Filter the entries for the word "AGND". Copy each line that has it.

--- SOURCE MATERIAL Enclosed Below ---

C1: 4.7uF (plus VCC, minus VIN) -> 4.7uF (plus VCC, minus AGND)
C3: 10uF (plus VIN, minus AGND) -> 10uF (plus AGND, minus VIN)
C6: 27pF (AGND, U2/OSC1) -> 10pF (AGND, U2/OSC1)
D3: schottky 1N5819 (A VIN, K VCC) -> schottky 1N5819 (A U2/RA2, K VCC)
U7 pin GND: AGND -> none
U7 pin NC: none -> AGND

--- End of Enclosed SOURCE MATERIAL ---

WORKED SOLUTION:
C1: 4.7uF (plus VCC, minus VIN) -> 4.7uF (plus VCC, minus AGND)
C3: 10uF (plus VIN, minus AGND) -> 10uF (plus AGND, minus VIN)
C6: 27pF (AGND, U2/OSC1) -> 10pF (AGND, U2/OSC1)
U7 pin GND: AGND -> none
U7 pin NC: none -> AGND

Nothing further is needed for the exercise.